_Given data_:

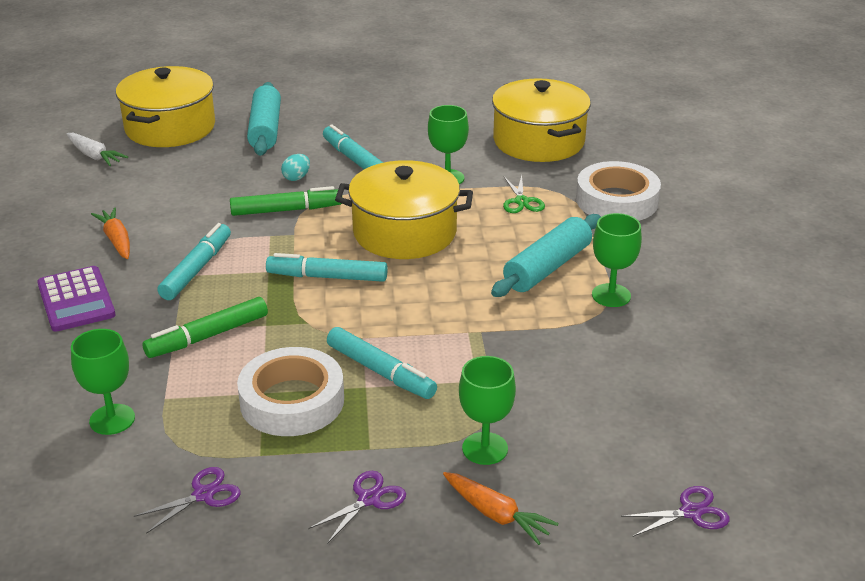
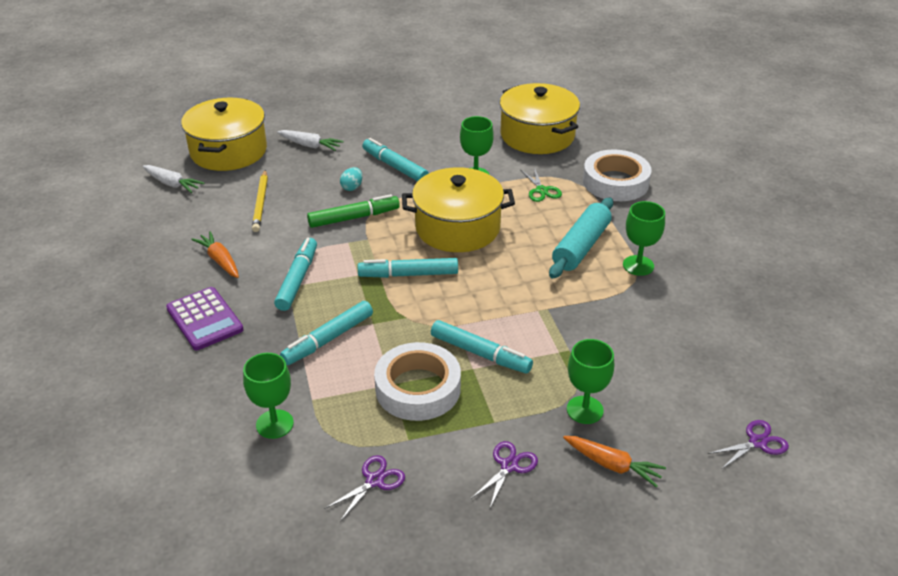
camera: 10 degrees left, 5 degrees up
(186, 185) = (261, 203): none -> yellow pencil
(207, 336) = (328, 339): green marker -> turquoise marker
(265, 129) = (310, 145): turquoise rolling pin -> white carrot

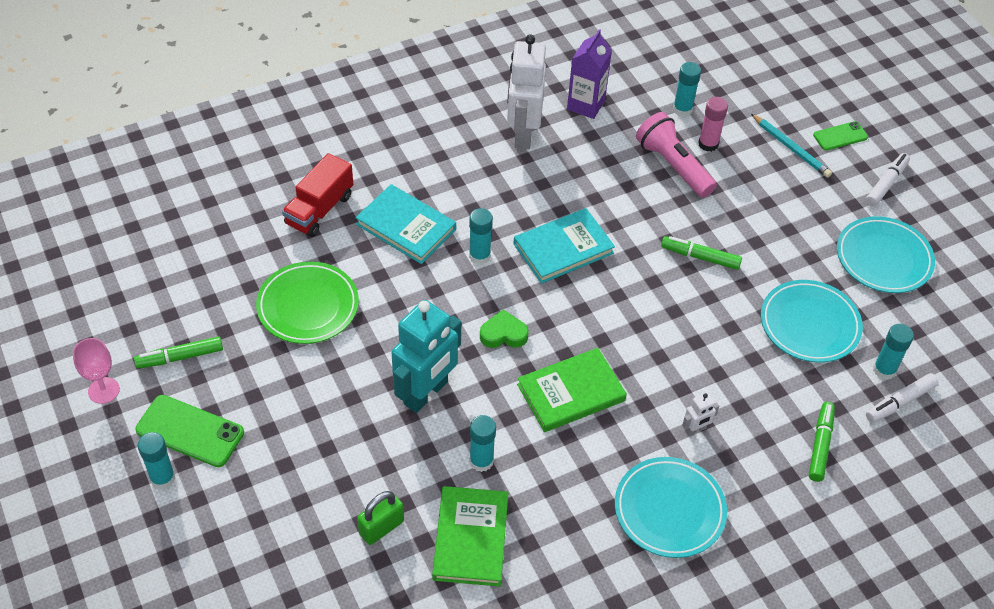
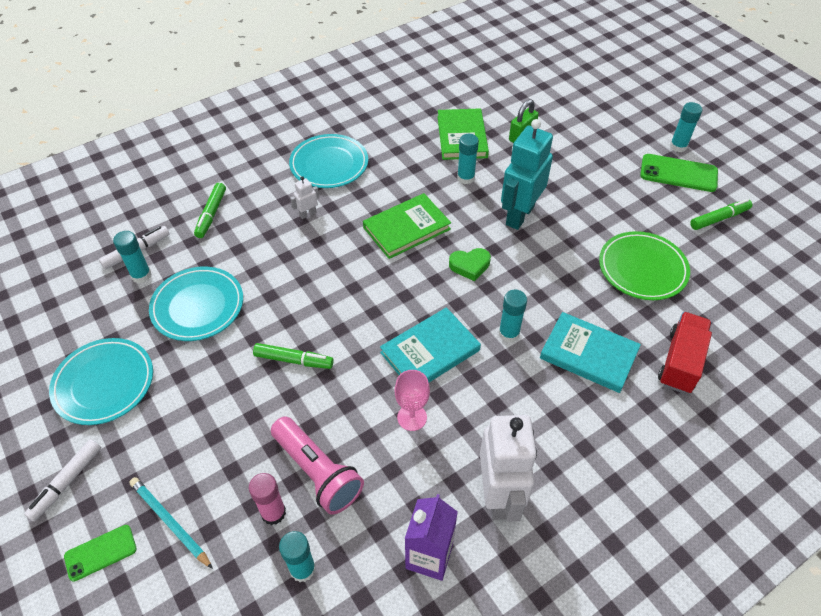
camera: 175 degrees right, 0 degrees up
(103, 390) = (758, 191): pink goblet -> pink goblet (412, 417)

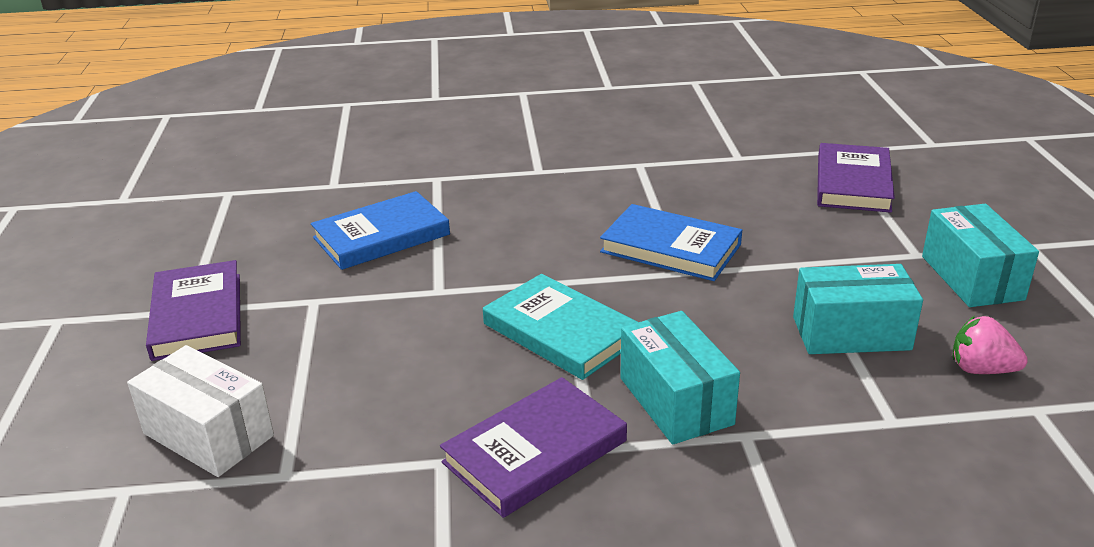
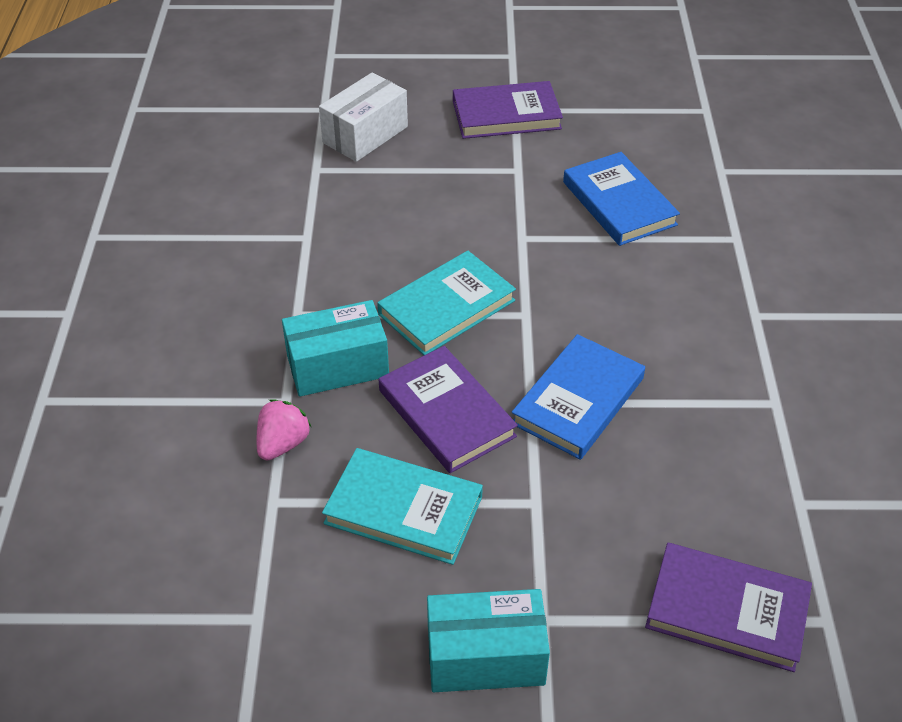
camera: 95 degrees right, 15 degrees up
(535, 452) = (302, 282): purple book -> purple book (446, 413)
(851, 333) = (403, 510): turquoise box -> turquoise book
(981, 369) = (324, 597): pink strawberry -> pink strawberry (283, 444)

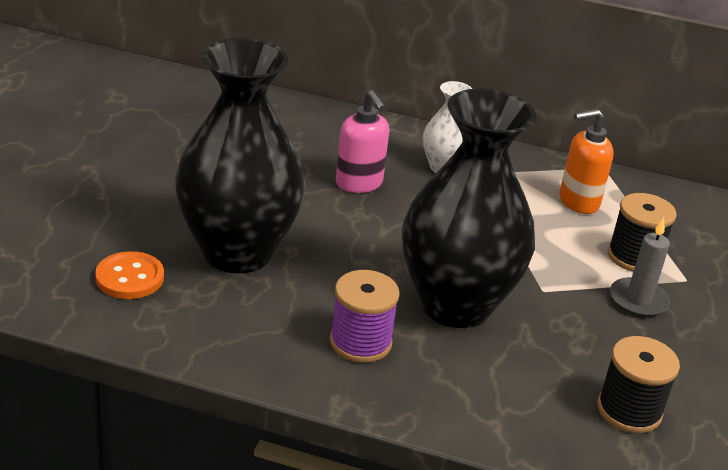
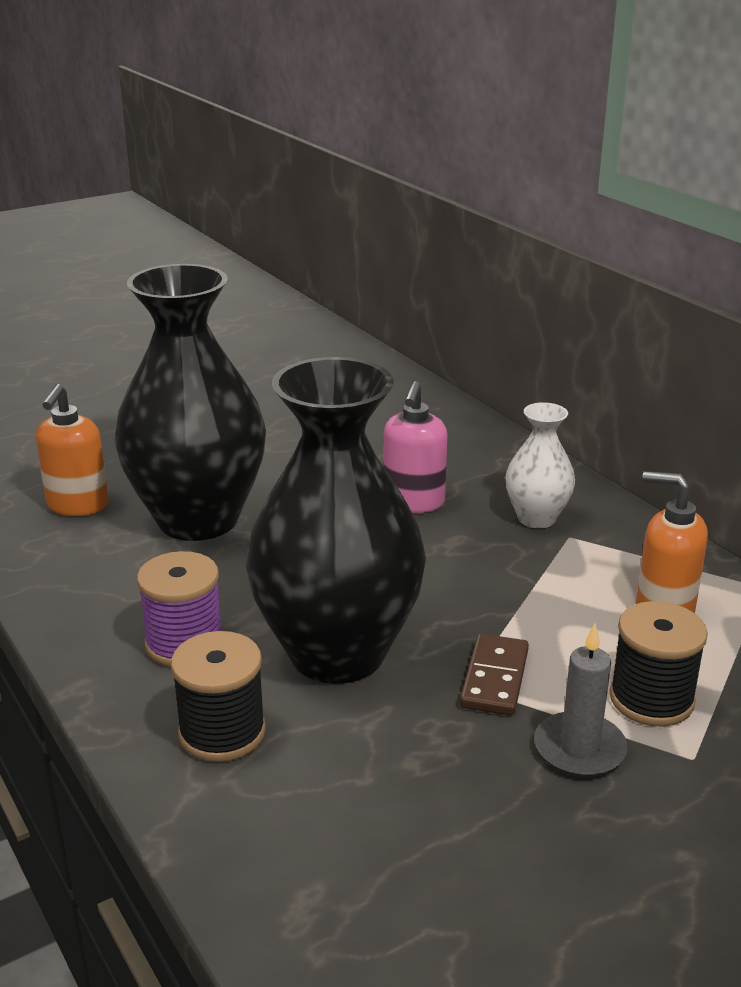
camera: 45 degrees right, 5 degrees down
(130, 278) = (77, 505): orange button -> orange soap dispenser
(552, 280) = (494, 678): none -> brown domino
(629, 410) = (370, 861): black spool -> black spool (222, 732)

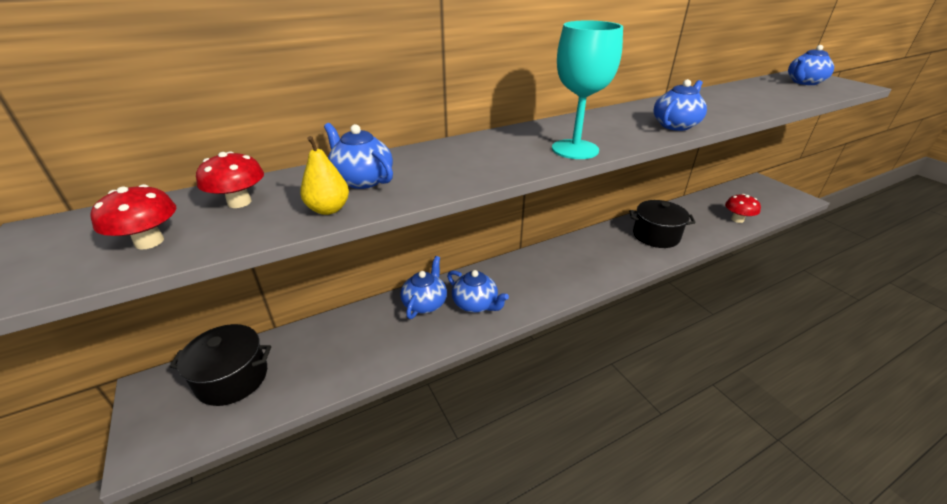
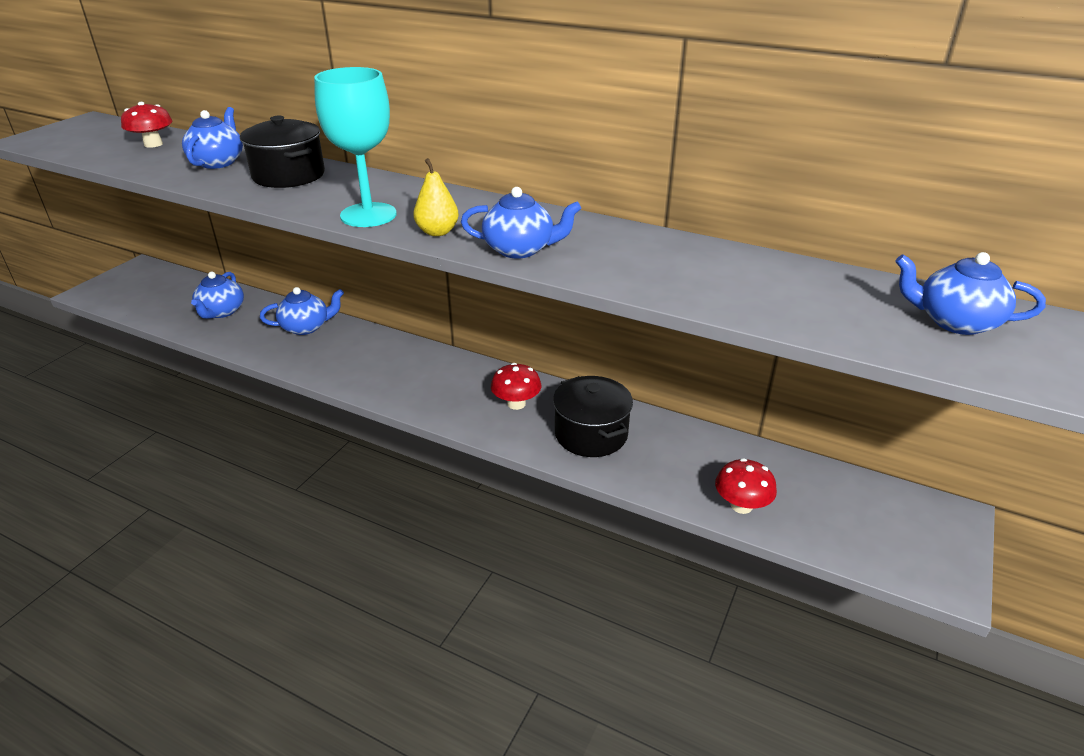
camera: 55 degrees right, 0 degrees up
(149, 242) = (87, 144): red mushroom -> red mushroom (516, 403)
(232, 378) = (163, 289): black pot -> black pot (288, 175)
(328, 209) = (159, 168): yellow pear -> yellow pear (437, 232)
(476, 304) = (326, 353): blue teapot -> blue teapot (221, 312)

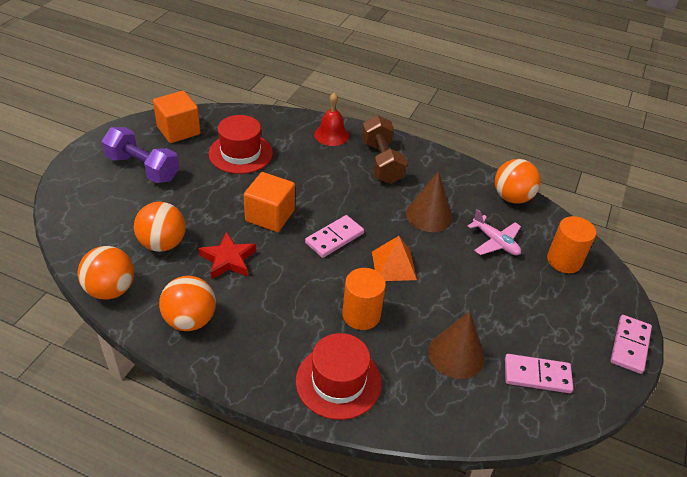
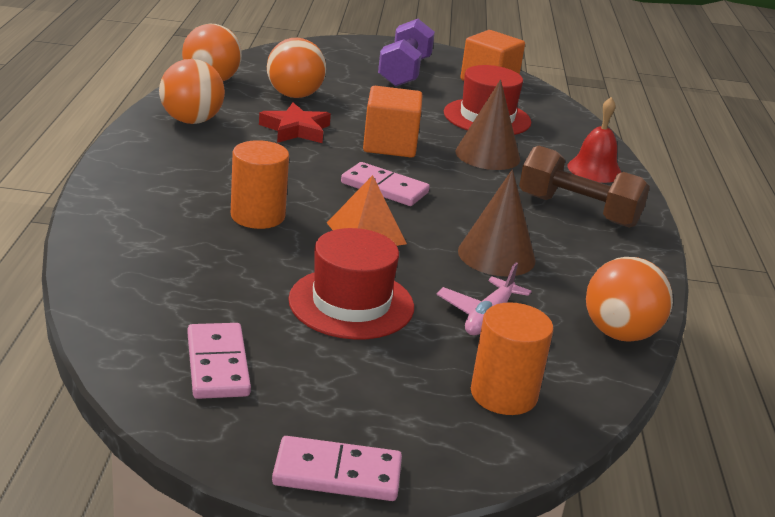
camera: 70 degrees right, 15 degrees down
(338, 381) = (140, 209): red hat -> red hat (351, 303)
(381, 162) = (578, 210): brown dumbbell -> brown dumbbell turned 60 degrees clockwise
(456, 354) = (225, 290): brown cone -> brown cone (487, 155)

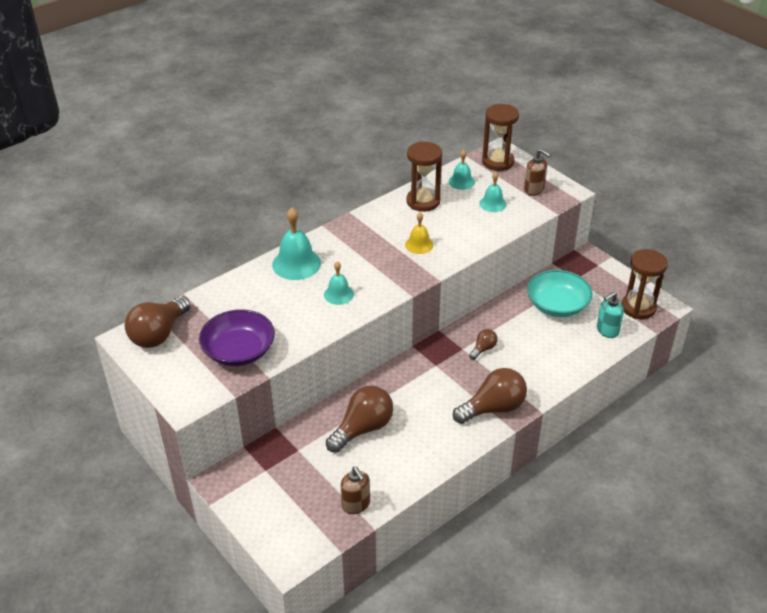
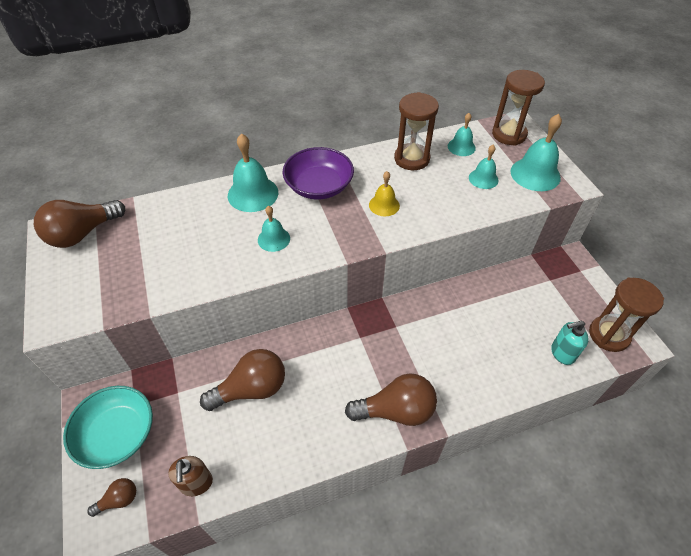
camera: 20 degrees right, 10 degrees up
(239, 351) = (140, 276): purple bowl -> purple bowl (319, 186)
(483, 349) = (417, 334): brown light bulb -> brown light bulb (119, 500)
(534, 190) = (535, 174): brown soap dispenser -> turquoise bell
(557, 305) = (517, 305): turquoise bowl -> turquoise bowl (117, 434)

_What you should do_: Pull every line containing "brown" from the entries above and copy it.

_Response to the exercise_:
(552, 280) = (494, 678): none -> brown domino
(381, 162) = (578, 210): brown dumbbell -> brown dumbbell turned 60 degrees clockwise
(456, 354) = (225, 290): brown cone -> brown cone (487, 155)
(483, 349) = (417, 334): brown light bulb -> brown light bulb (119, 500)
(534, 190) = (535, 174): brown soap dispenser -> turquoise bell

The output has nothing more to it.